◆ Problem details ◆
Write out the records in full and without alteration, setting aside their pictures.

◆ Available data ◆
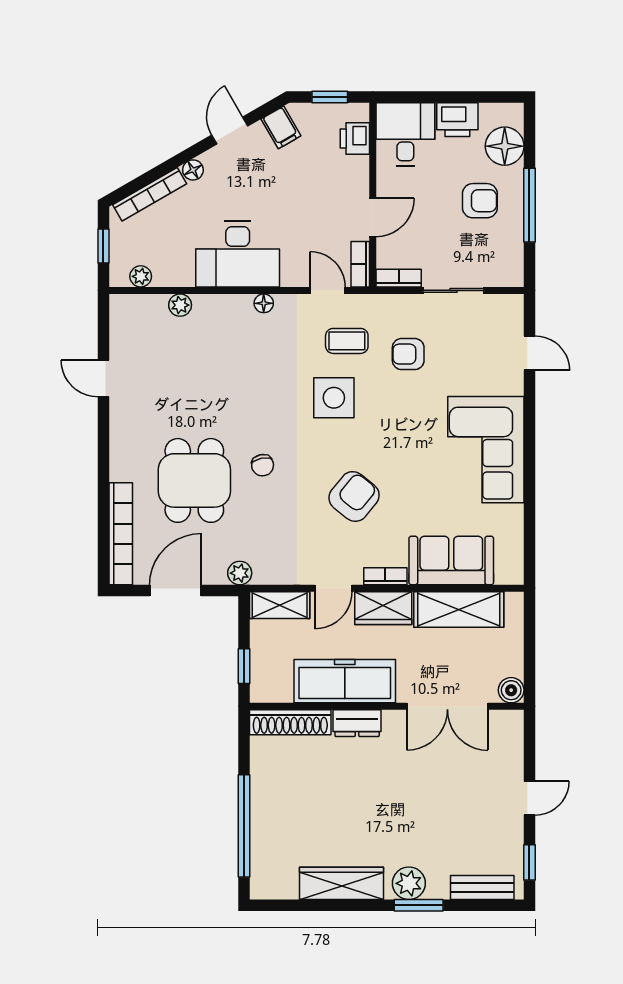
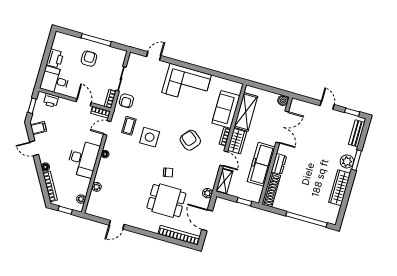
floor lamp: (505, 146) -> (70, 43), removed
armchair: (408, 354) -> (126, 101), moved

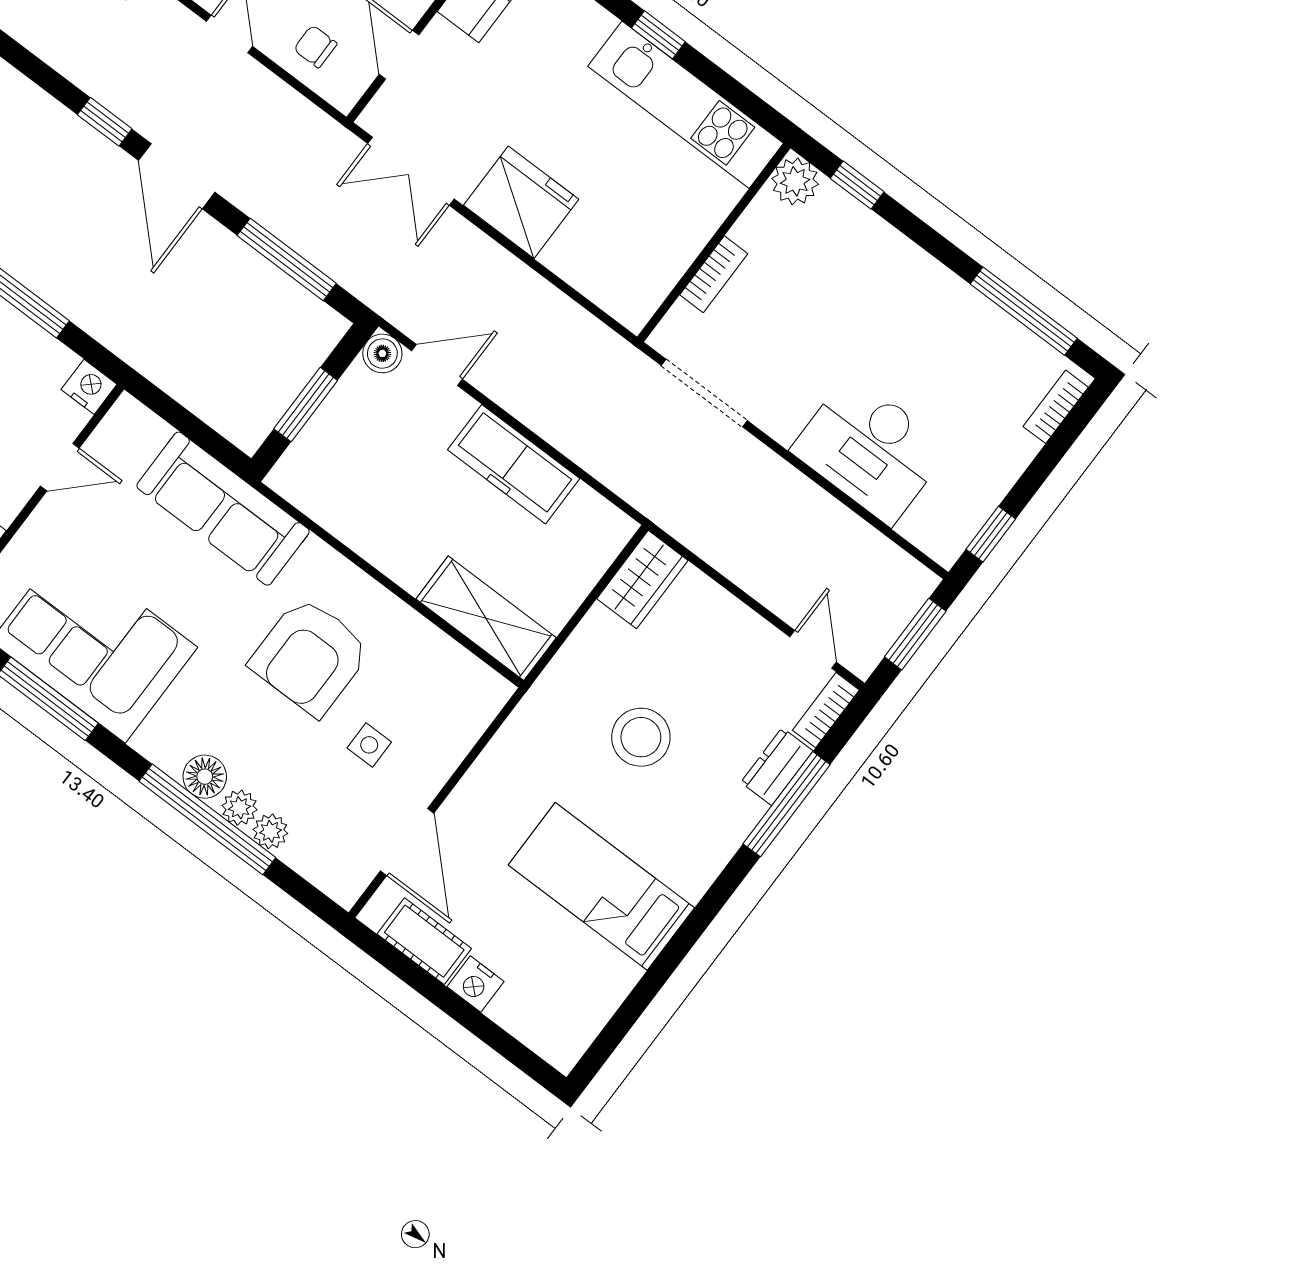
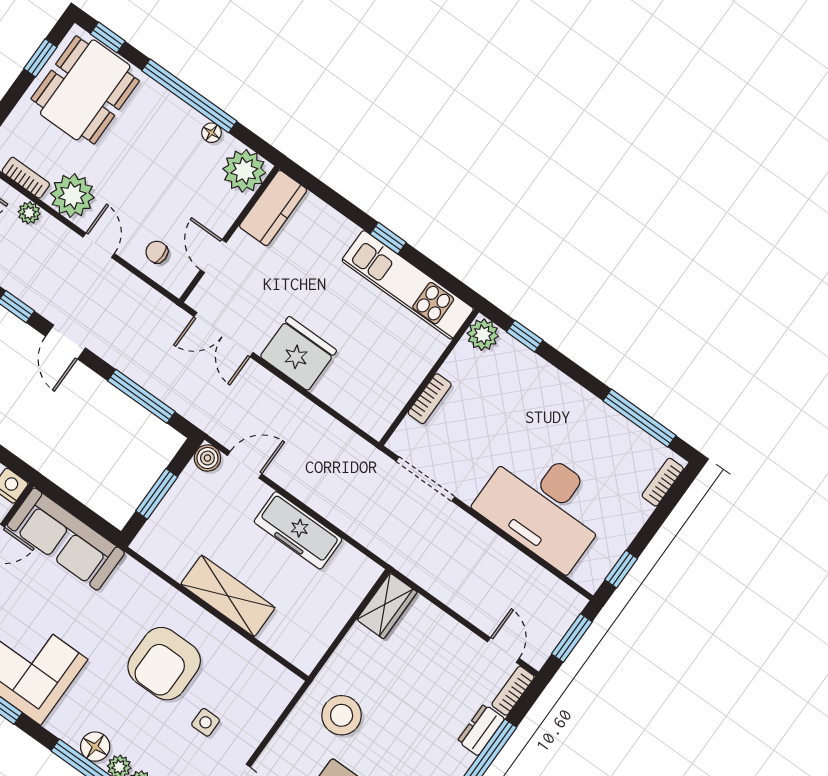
door: (177, 176) -> (66, 342), width x0.73
desk: (870, 449) -> (544, 506), width x1.36, depth x1.30
sofa: (223, 509) -> (66, 539), moved
shelving: (486, 618) -> (228, 596), moved
stool: (641, 737) -> (342, 715), moved

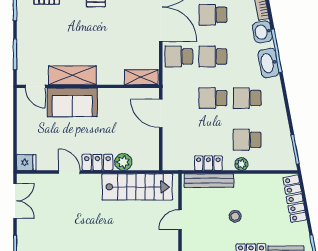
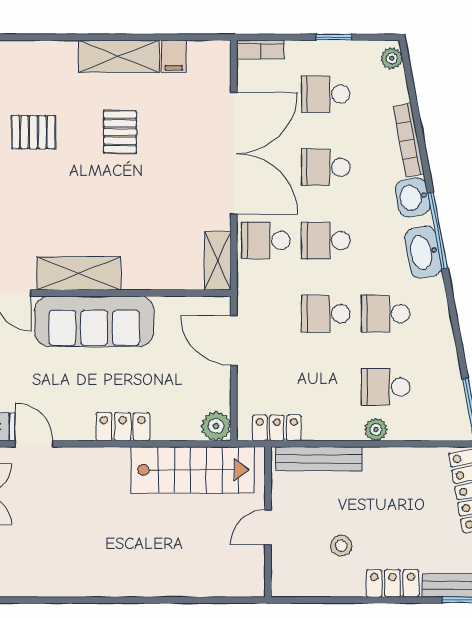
shelving: (141, 77) -> (218, 261), moved, turned 90
sofa: (72, 102) -> (94, 321), width x1.36
plant: (123, 162) -> (216, 426), moved
locker: (208, 163) -> (277, 428), moved
door: (69, 172) -> (34, 444), moved
stool: (235, 216) -> (341, 546), moved

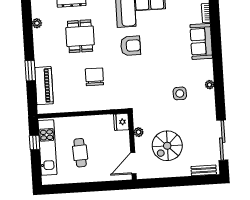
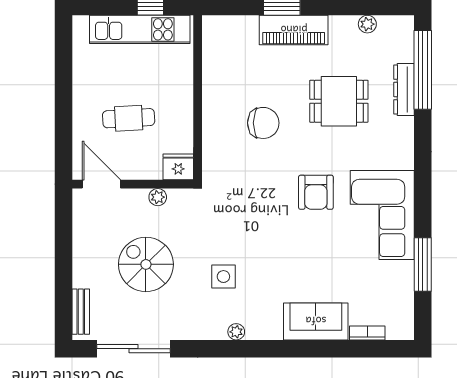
piano: (44, 86) -> (294, 30), moved
spiral stairs: (167, 146) -> (146, 264), moved
cafe table: (80, 153) -> (129, 118), moved

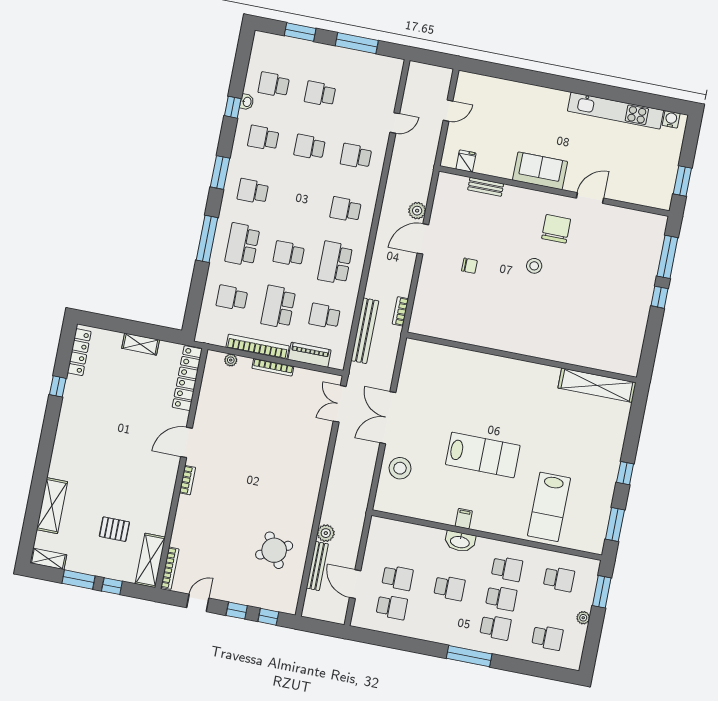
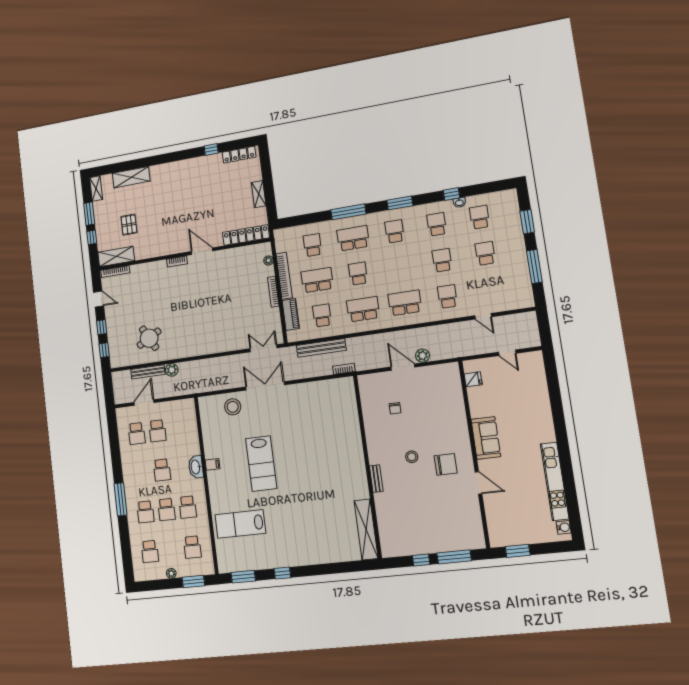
bench: (486, 187) -> (376, 479), moved
school desk: (346, 209) -> (405, 303), width x1.85
wall: (522, 357) -> (367, 466), moved
shelving: (597, 385) -> (366, 529), moved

◆ Answer section ◆
floor lamp: (505, 146) -> (70, 43), removed
armchair: (408, 354) -> (126, 101), moved

door: (177, 176) -> (66, 342), width x0.73
desk: (870, 449) -> (544, 506), width x1.36, depth x1.30
sofa: (223, 509) -> (66, 539), moved
shelving: (486, 618) -> (228, 596), moved
stool: (641, 737) -> (342, 715), moved

shelving: (141, 77) -> (218, 261), moved, turned 90
sofa: (72, 102) -> (94, 321), width x1.36
plant: (123, 162) -> (216, 426), moved
locker: (208, 163) -> (277, 428), moved
door: (69, 172) -> (34, 444), moved
stool: (235, 216) -> (341, 546), moved

piano: (44, 86) -> (294, 30), moved
spiral stairs: (167, 146) -> (146, 264), moved
cafe table: (80, 153) -> (129, 118), moved

bench: (486, 187) -> (376, 479), moved
school desk: (346, 209) -> (405, 303), width x1.85
wall: (522, 357) -> (367, 466), moved
shelving: (597, 385) -> (366, 529), moved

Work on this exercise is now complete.